=== Section Start ===

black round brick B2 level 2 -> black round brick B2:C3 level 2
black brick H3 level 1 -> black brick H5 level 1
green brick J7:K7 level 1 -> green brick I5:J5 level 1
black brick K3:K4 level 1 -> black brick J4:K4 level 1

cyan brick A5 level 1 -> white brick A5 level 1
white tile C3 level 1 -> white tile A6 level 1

=== Section End ===
=== Section Start ===

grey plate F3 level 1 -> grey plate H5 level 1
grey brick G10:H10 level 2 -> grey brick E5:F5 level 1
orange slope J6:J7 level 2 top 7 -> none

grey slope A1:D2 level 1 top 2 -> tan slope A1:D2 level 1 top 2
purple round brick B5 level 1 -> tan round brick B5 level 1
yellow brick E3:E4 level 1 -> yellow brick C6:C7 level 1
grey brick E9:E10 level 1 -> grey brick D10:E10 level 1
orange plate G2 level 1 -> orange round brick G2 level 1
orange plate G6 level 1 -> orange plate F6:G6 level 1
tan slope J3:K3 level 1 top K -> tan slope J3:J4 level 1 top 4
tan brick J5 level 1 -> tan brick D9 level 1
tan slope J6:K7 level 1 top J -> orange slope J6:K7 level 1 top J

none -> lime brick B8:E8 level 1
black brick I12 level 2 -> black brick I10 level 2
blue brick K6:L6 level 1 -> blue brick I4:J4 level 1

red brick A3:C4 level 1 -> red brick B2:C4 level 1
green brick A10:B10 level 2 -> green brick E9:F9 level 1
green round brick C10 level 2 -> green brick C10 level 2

=== Section End ===
=== Section Start ===

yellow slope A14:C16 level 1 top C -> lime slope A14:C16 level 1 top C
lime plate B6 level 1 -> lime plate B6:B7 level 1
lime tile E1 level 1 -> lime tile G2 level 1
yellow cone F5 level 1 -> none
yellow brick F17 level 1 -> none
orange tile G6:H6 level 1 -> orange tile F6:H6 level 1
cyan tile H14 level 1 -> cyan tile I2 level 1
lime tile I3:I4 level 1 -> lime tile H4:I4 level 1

=== Section End ===

What is being asked:
Could you transcribe the entries above word for word, from the line with "grey brick E9:E10" down to the line with "black brick I12", keeping both?

Response:
grey brick E9:E10 level 1 -> grey brick D10:E10 level 1
orange plate G2 level 1 -> orange round brick G2 level 1
orange plate G6 level 1 -> orange plate F6:G6 level 1
tan slope J3:K3 level 1 top K -> tan slope J3:J4 level 1 top 4
tan brick J5 level 1 -> tan brick D9 level 1
tan slope J6:K7 level 1 top J -> orange slope J6:K7 level 1 top J

none -> lime brick B8:E8 level 1
black brick I12 level 2 -> black brick I10 level 2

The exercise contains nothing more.